=== What is needed ===
Retype the entries, please, from their first line to the line containing "black glasses: [451,18,505,60]", exactly and only those lines, minus the pictures.

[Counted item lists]

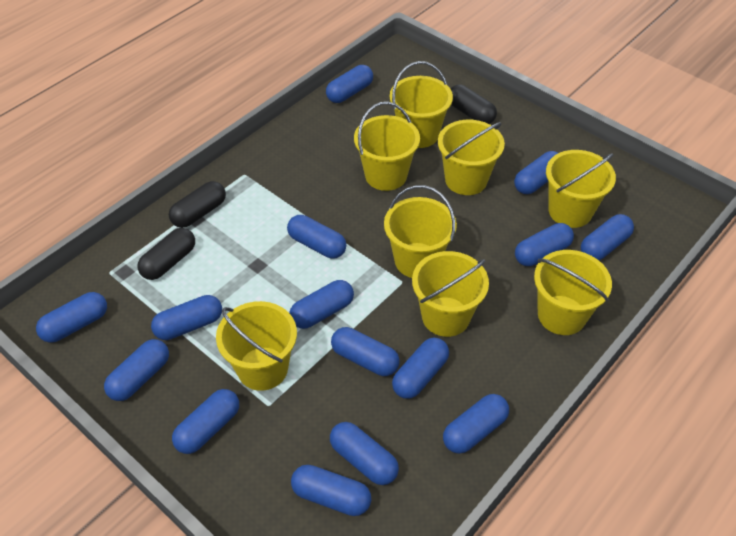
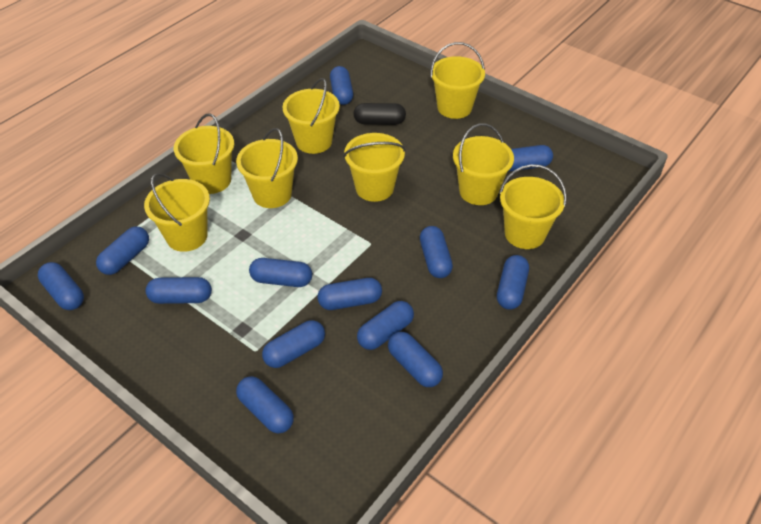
black capsule: [138,228,195,280] [169,181,226,228] [451,85,497,124] = 3 -> [353,103,406,125] = 1
blue capsule: [36,292,107,343] [104,339,169,401] [151,295,222,340] [172,389,239,454] [287,215,346,258] [289,280,354,329] [291,465,372,516] [326,65,373,103] [330,422,399,485] [331,327,400,376] [392,338,449,399] [443,394,509,454] [514,151,558,194] [515,223,574,266] [581,214,634,260] = 15 -> [38,262,84,310] [96,226,149,275] [145,277,212,304] [236,376,294,433] [249,258,312,287] [262,320,325,368] [318,278,382,310] [330,66,353,105] [357,301,414,350] [388,332,443,387] [420,226,453,278] [497,255,529,310] [509,145,553,172] = 13

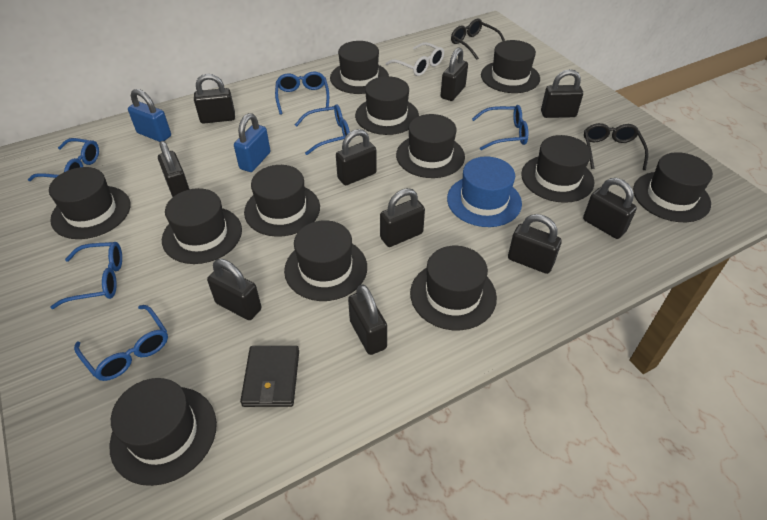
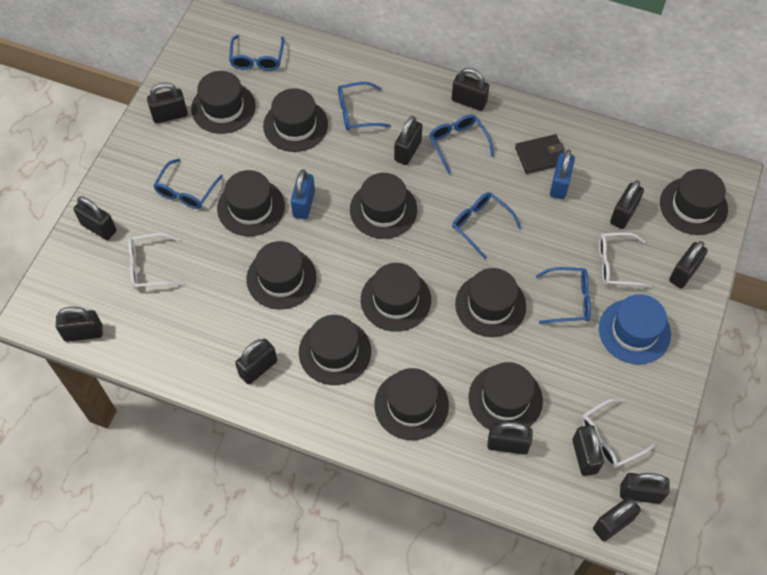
black glasses: [451,18,505,60] [584,123,648,170] = 2 -> none = 0
black hat: [49,167,131,239] [109,378,217,486] [162,188,242,264] [244,165,320,237] [284,220,367,301] [330,41,389,94] [355,76,419,135] [396,114,465,178] [410,246,497,330] [481,40,540,93] [521,135,595,203] [633,152,713,222] = 12 -> [191,71,256,134] [217,170,285,236] [246,241,317,310] [263,88,328,152] [299,315,371,385] [350,173,417,239] [361,263,431,332] [374,368,449,440] [455,268,526,337] [468,362,543,430] [660,169,728,235] = 11
black padlock: [158,141,189,197] [194,74,235,124] [207,259,262,320] [336,129,377,185] [348,284,387,355] [380,188,425,247] [441,47,468,101] [508,214,562,274] [541,69,583,118] [583,178,637,239] = 10 -> [56,307,103,342] [74,196,116,240] [147,82,188,124] [235,339,277,384] [394,116,422,165] [452,68,489,111] [487,422,533,455] [572,425,604,476] [593,497,641,541] [610,180,644,229] [620,473,669,504] [669,241,708,288] = 12
white glasses: [386,42,444,76] = 1 -> [128,233,183,289] [581,398,655,468] [599,232,652,288] = 3

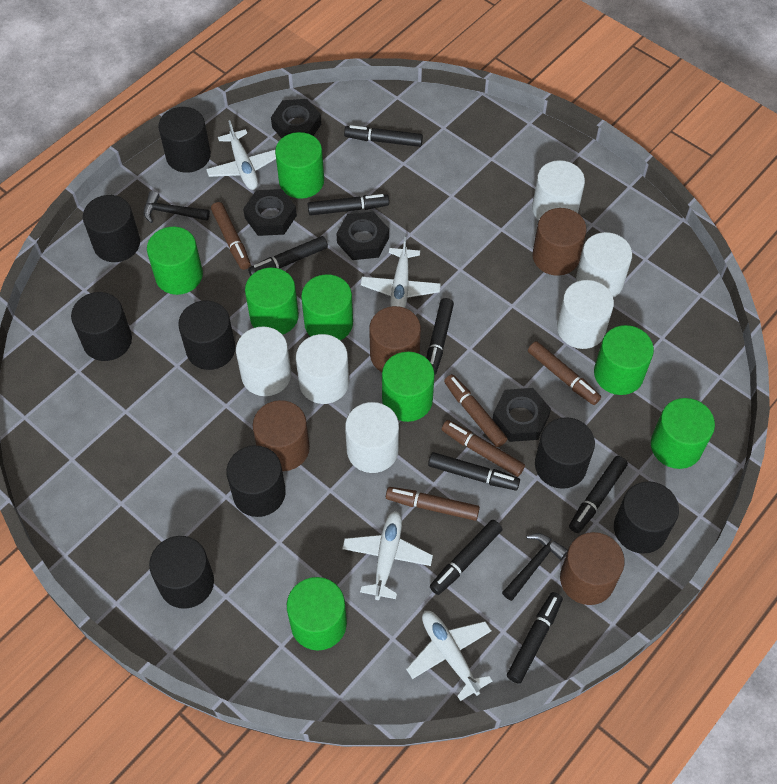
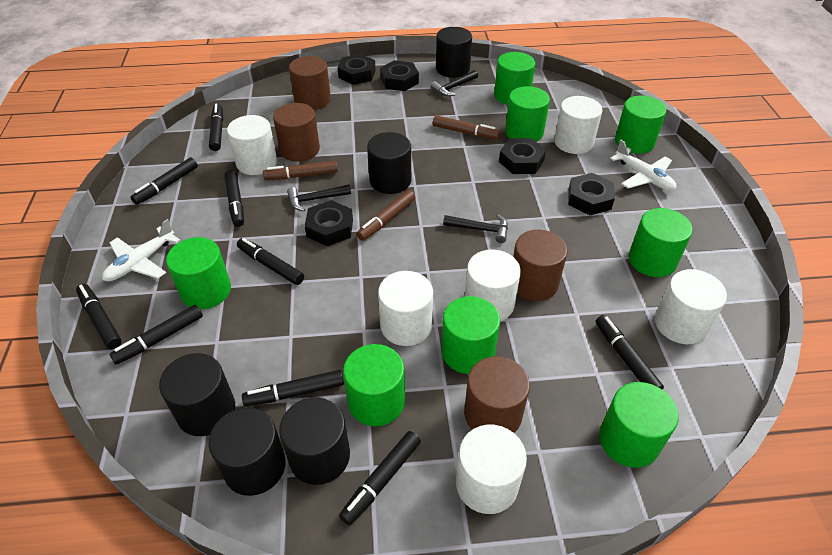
black cylinder: [71,292,132,361] [83,195,140,262] [149,536,214,609] [158,107,211,173] [178,301,236,370] [226,445,286,517] [535,417,595,489] [614,481,679,554] = 8 -> [159,353,235,436] [208,408,286,496] [279,398,350,485] [367,132,411,194] [436,27,472,78] = 5
black hammer: [144,191,210,223] [502,533,568,601] = 2 -> [287,184,351,211] [430,70,478,96] [443,214,508,243] = 3
black marker: [248,236,328,276] [308,194,389,216] [344,125,423,147] [426,298,454,375] [428,452,520,491] [430,520,503,595] [507,592,563,684] [569,456,628,533] = 8 -> [76,284,122,349] [109,305,203,365] [130,158,198,205] [209,104,223,151] [224,170,244,227] [237,238,304,285] [242,370,344,406] [339,431,421,525] [596,315,664,390] = 9
black nut: [243,189,297,236] [271,99,321,139] [336,212,389,260] [492,388,551,442] = 4 -> [305,200,353,246] [337,54,376,85] [380,60,419,91] [499,138,546,174] [568,173,615,215] = 5
brown marker: [211,202,251,270] [386,487,480,521] [442,420,525,477] [444,374,507,447] [528,341,601,405] = 5 -> [263,161,338,180] [356,190,415,241] [433,115,500,140] = 3
white plane: [206,120,276,190] [342,511,433,600] [361,237,441,308] [406,611,492,701] = 4 -> [102,219,180,281] [610,140,676,191] = 2

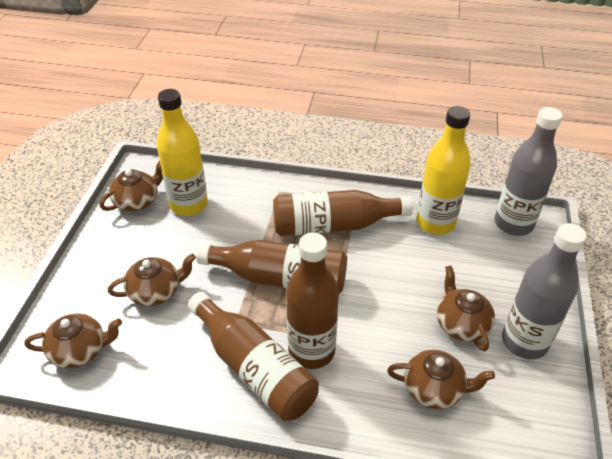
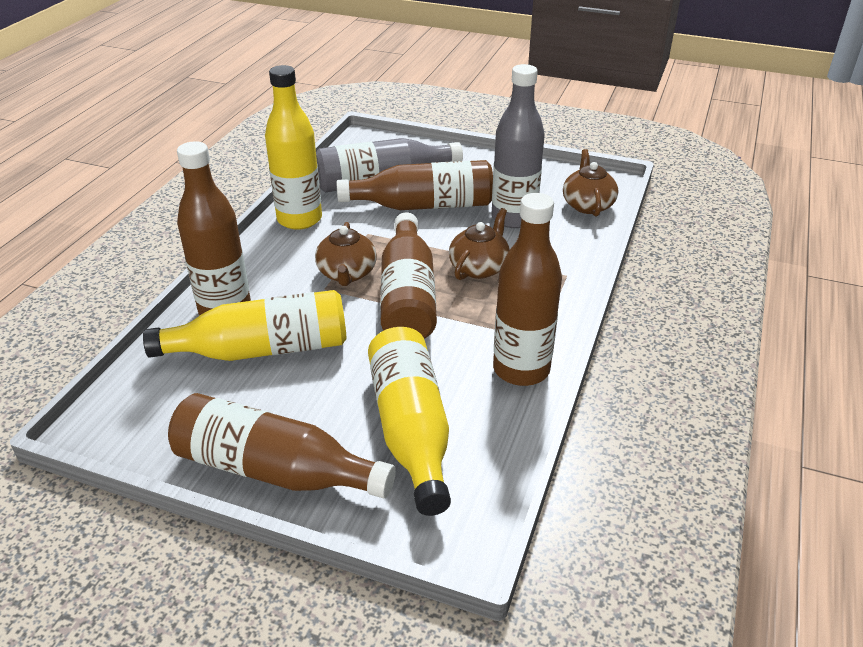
brown bottle: [188,292,319,421] [196,240,347,293] [273,190,413,236] [286,233,339,369] = 4 -> [168,393,396,499] [177,141,251,316] [337,160,493,210] [380,212,437,339] [493,193,562,386] = 5
brown teapot: [24,313,122,368] [100,161,163,211] [108,254,196,306] [387,350,495,409] [437,265,495,352] = 5 -> [315,222,377,286] [449,208,510,280] [563,149,618,216] = 3
yellow bottle: [156,89,208,216] [416,106,471,235] = 2 -> [143,290,347,361] [265,65,322,230] [368,327,451,516] = 3

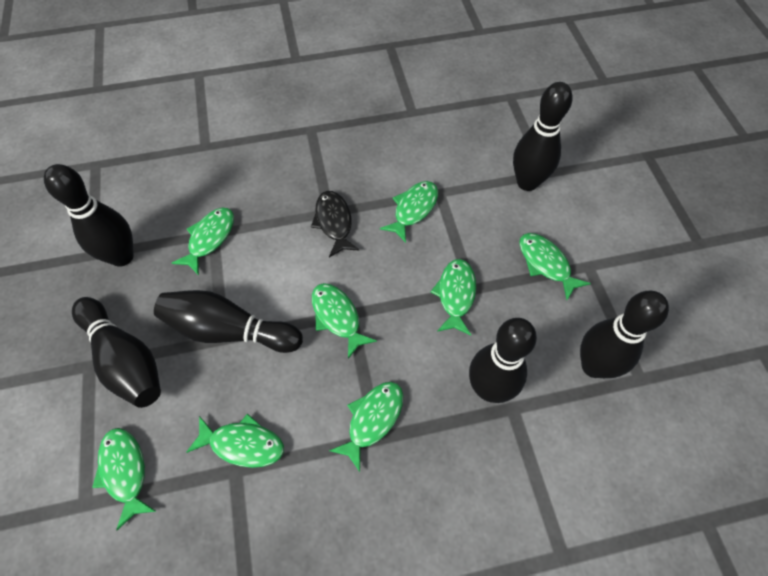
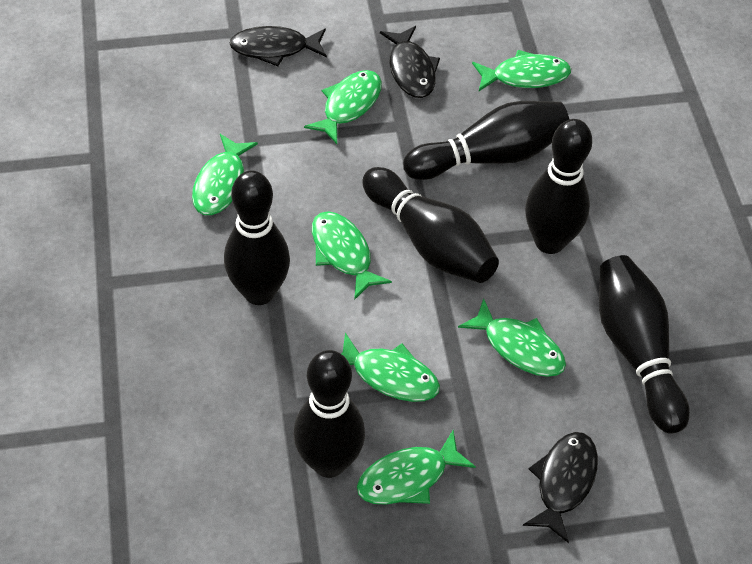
black fish: [311,191,360,257] = 1 -> [229,26,327,66] [380,26,440,98] [523,432,598,543] = 3
green fish: [92,428,157,530] [172,208,234,275] [186,413,284,468] [312,283,377,359] [329,382,404,472] [380,181,438,243] [431,259,476,336] [519,233,591,300] = 8 -> [192,134,258,215] [304,70,382,144] [312,211,392,300] [341,333,440,402] [357,430,476,505] [458,298,566,377] [472,50,571,91] = 7

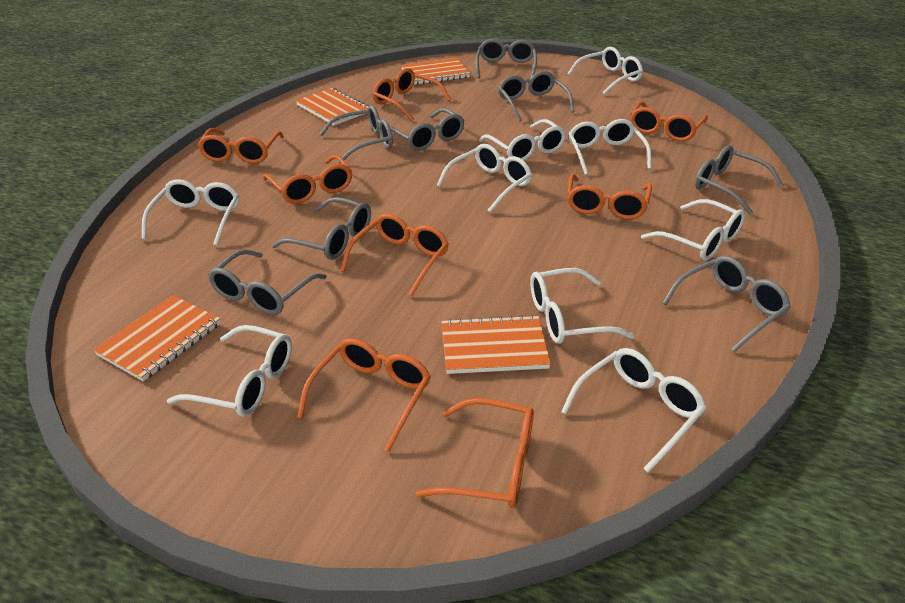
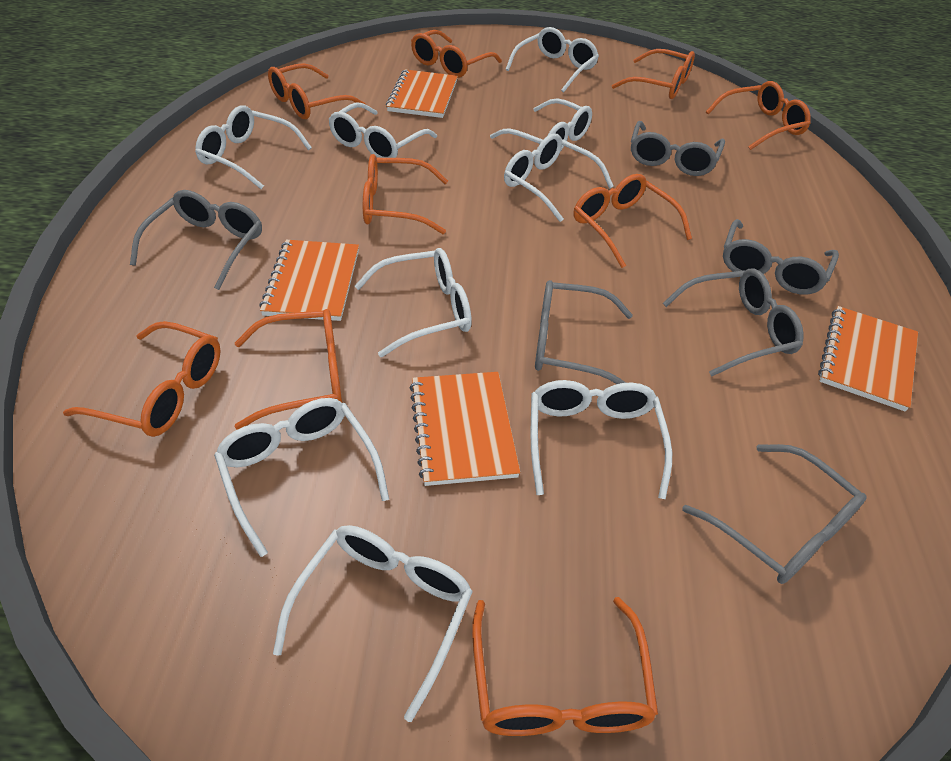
grey glasses: [208,249,327,315] [272,197,371,260] [319,105,393,163] [390,108,464,151] [475,39,537,78] [498,71,575,122] [663,256,791,352] [695,145,783,215] = 8 -> [130,190,262,290] [535,280,633,384] [631,121,725,176] [663,268,804,377] [682,444,867,584] [723,219,839,295] = 6
orange glasses: [197,128,284,164] [263,155,352,204] [297,338,431,452] [341,213,449,296] [373,68,451,121] [415,398,534,508] [567,174,652,220] [630,101,708,141] = 8 -> [63,321,221,437] [235,309,342,430] [268,63,366,119] [363,154,448,234] [411,30,502,78] [472,597,658,736] [574,174,692,268] [612,49,695,99] [706,81,811,150] = 9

=== Finished task ===
black capsule: [138,228,195,280] [169,181,226,228] [451,85,497,124] = 3 -> [353,103,406,125] = 1
blue capsule: [36,292,107,343] [104,339,169,401] [151,295,222,340] [172,389,239,454] [287,215,346,258] [289,280,354,329] [291,465,372,516] [326,65,373,103] [330,422,399,485] [331,327,400,376] [392,338,449,399] [443,394,509,454] [514,151,558,194] [515,223,574,266] [581,214,634,260] = 15 -> [38,262,84,310] [96,226,149,275] [145,277,212,304] [236,376,294,433] [249,258,312,287] [262,320,325,368] [318,278,382,310] [330,66,353,105] [357,301,414,350] [388,332,443,387] [420,226,453,278] [497,255,529,310] [509,145,553,172] = 13

black glasses: [451,18,505,60] [584,123,648,170] = 2 -> none = 0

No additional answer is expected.